Information given:
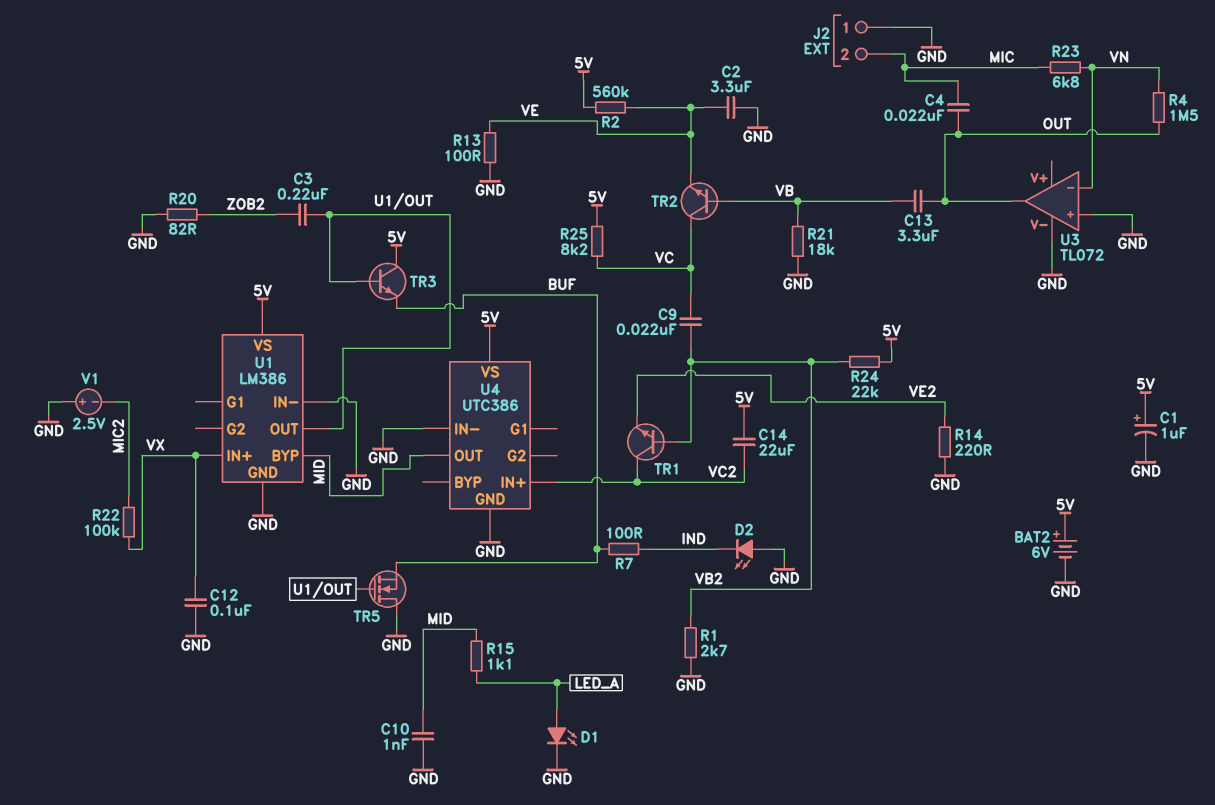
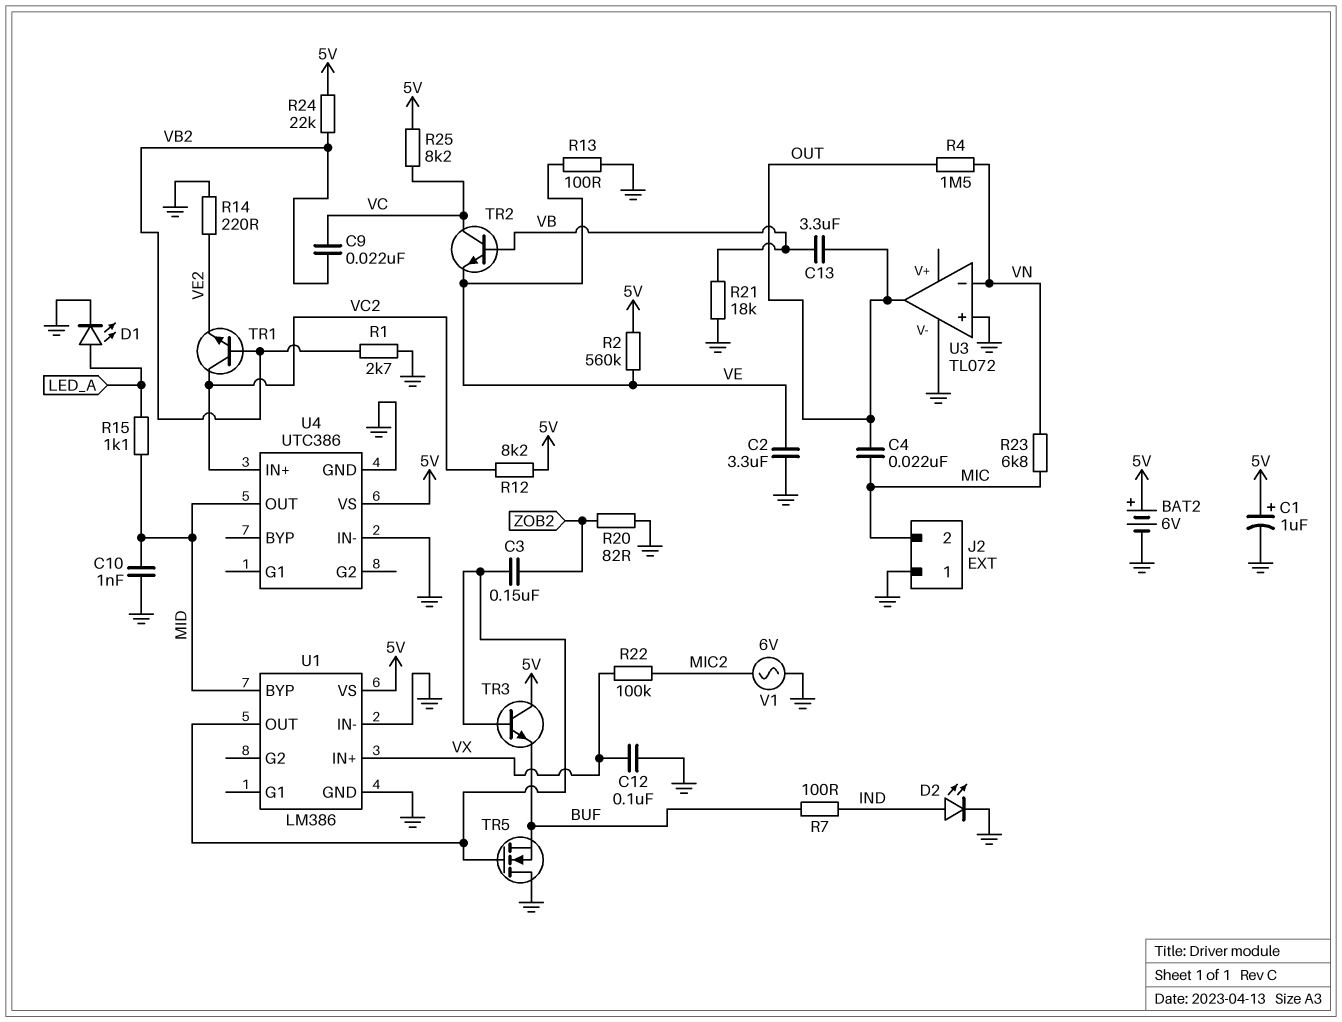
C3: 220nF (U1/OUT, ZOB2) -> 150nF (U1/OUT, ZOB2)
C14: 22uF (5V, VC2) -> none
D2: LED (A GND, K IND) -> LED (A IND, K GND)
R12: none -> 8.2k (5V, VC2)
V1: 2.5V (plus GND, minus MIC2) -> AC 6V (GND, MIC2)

* * *

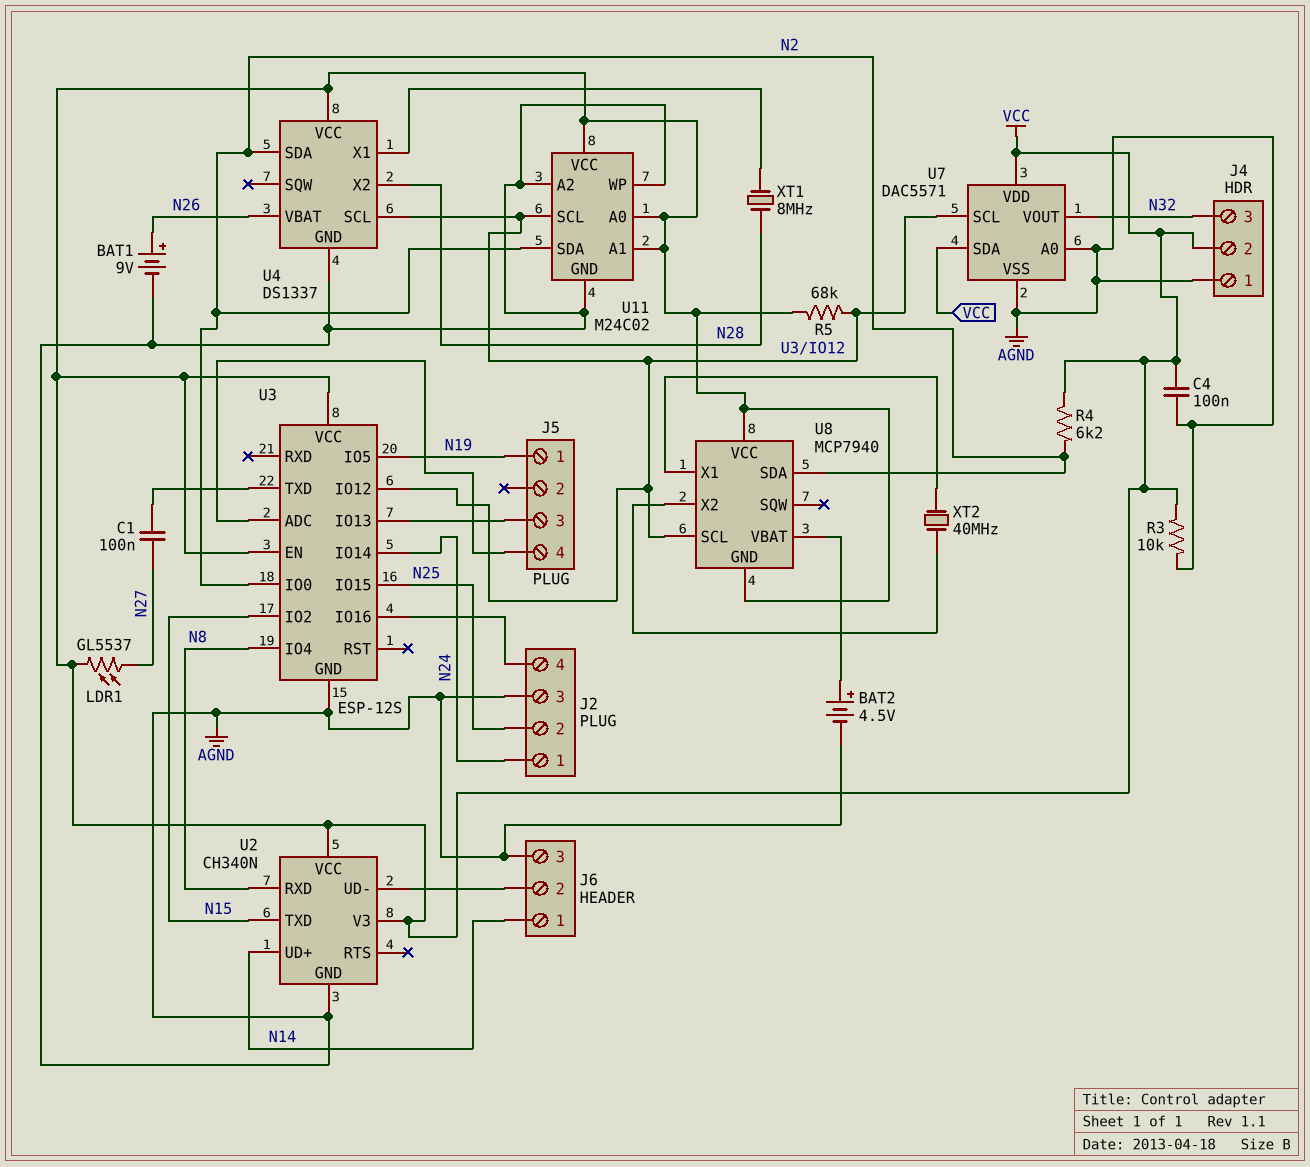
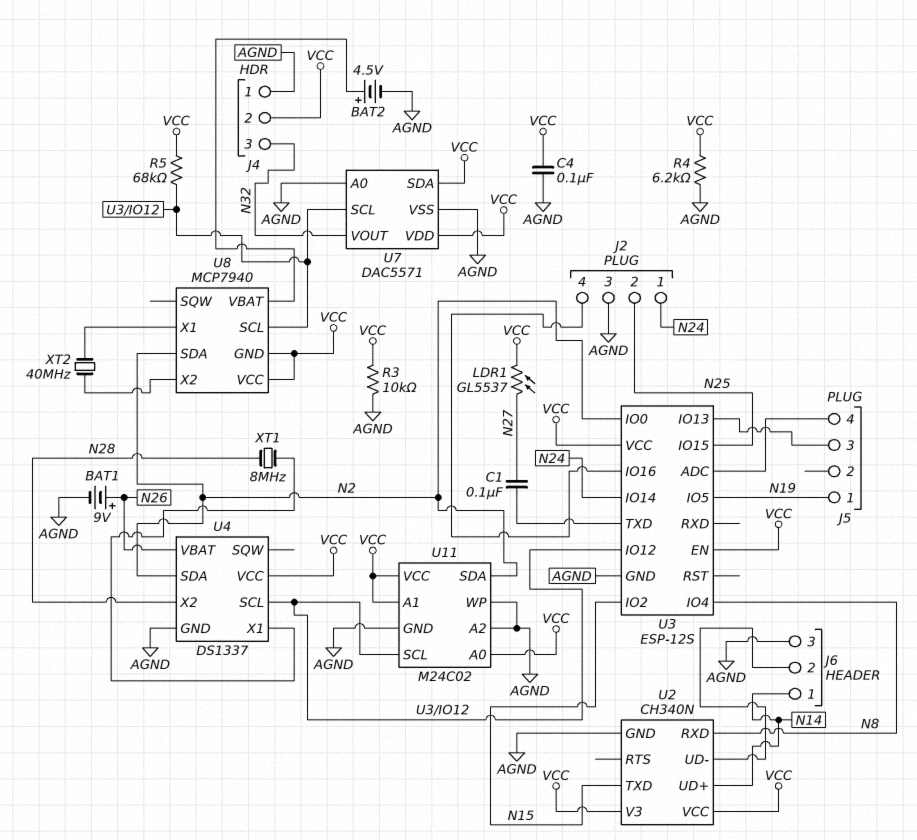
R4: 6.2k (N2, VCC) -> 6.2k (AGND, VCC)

...

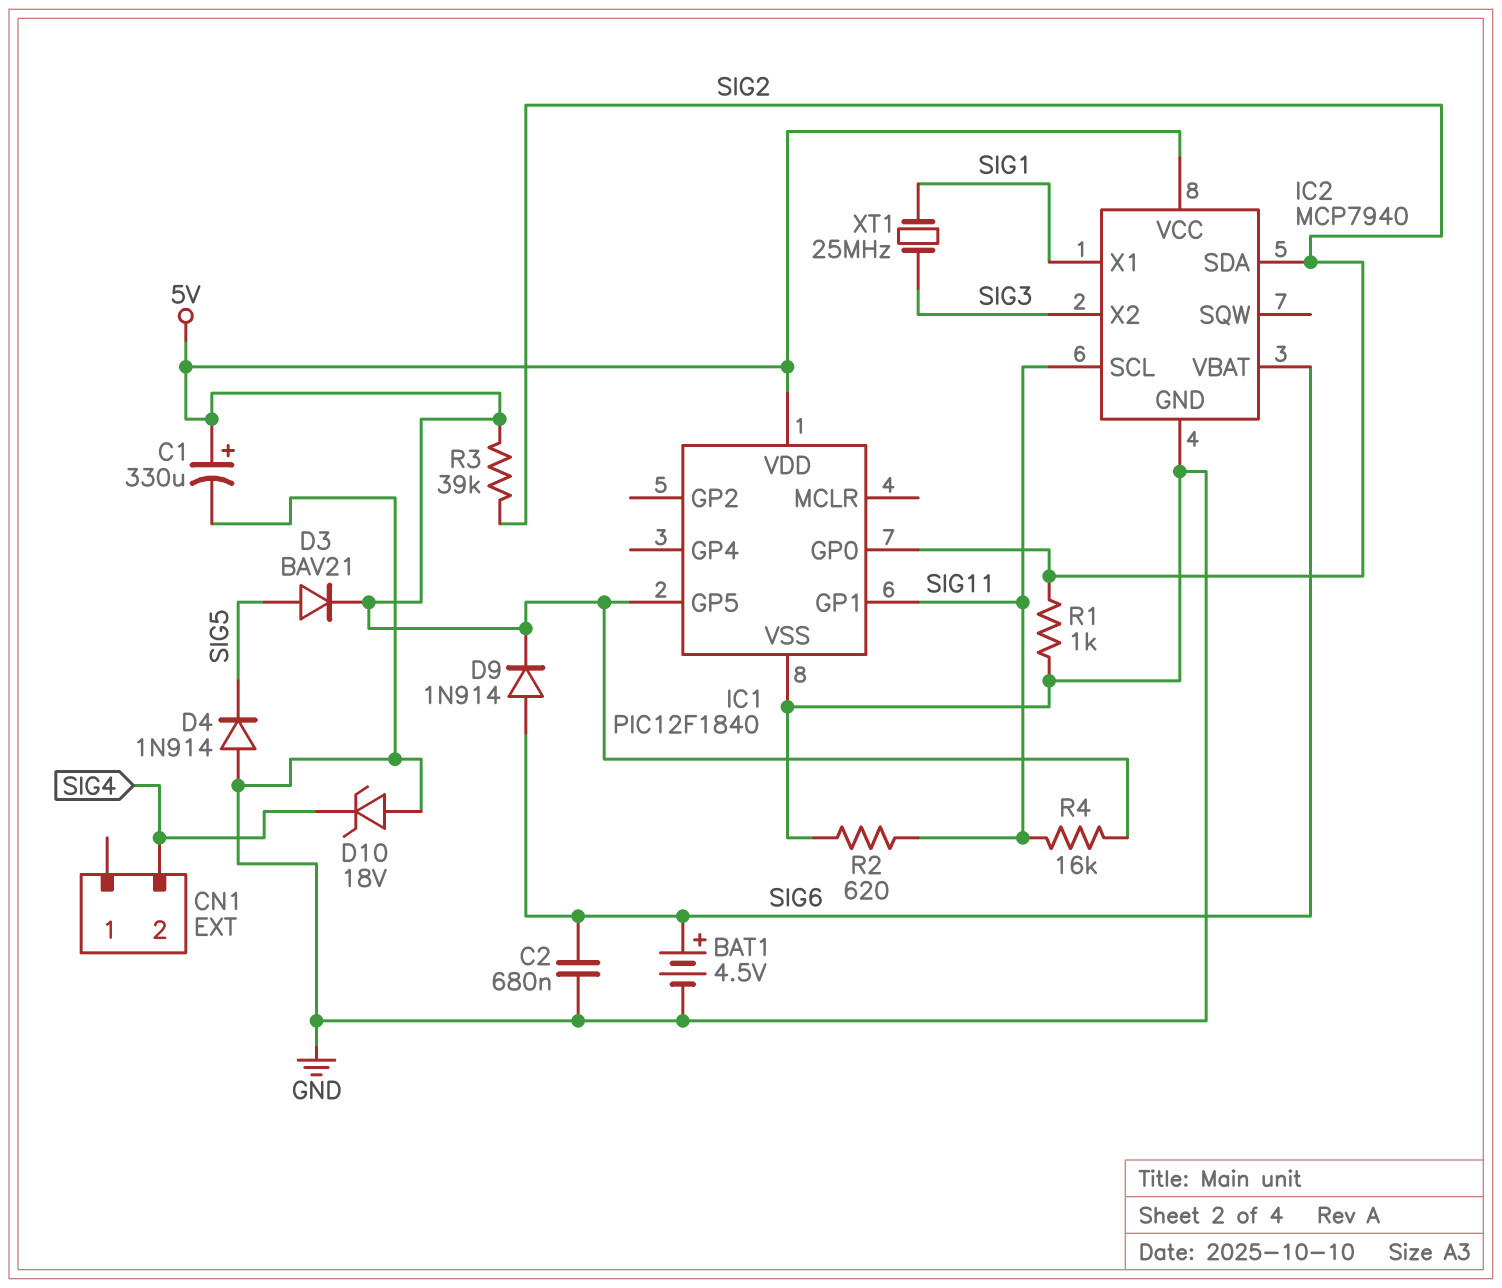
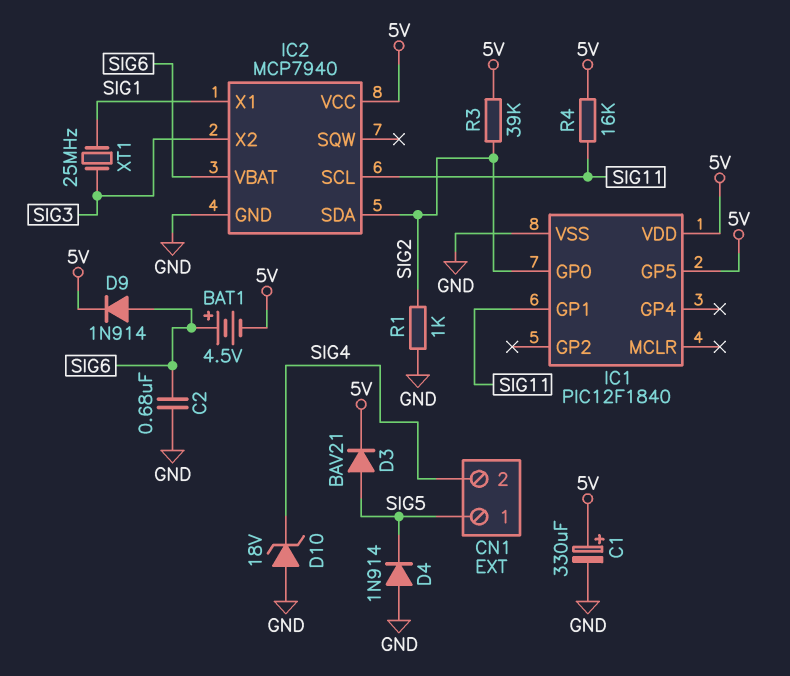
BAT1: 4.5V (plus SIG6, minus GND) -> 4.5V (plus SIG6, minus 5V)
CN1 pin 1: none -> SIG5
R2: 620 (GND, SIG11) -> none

Work required: Above are the records. Print exactly, and only, the lines from the line with "BAT1: 4.5V (plus" to the line with "R2: 620 (GND, SIG11) -> none", both inclusive.

Task answer:
BAT1: 4.5V (plus SIG6, minus GND) -> 4.5V (plus SIG6, minus 5V)
CN1 pin 1: none -> SIG5
R2: 620 (GND, SIG11) -> none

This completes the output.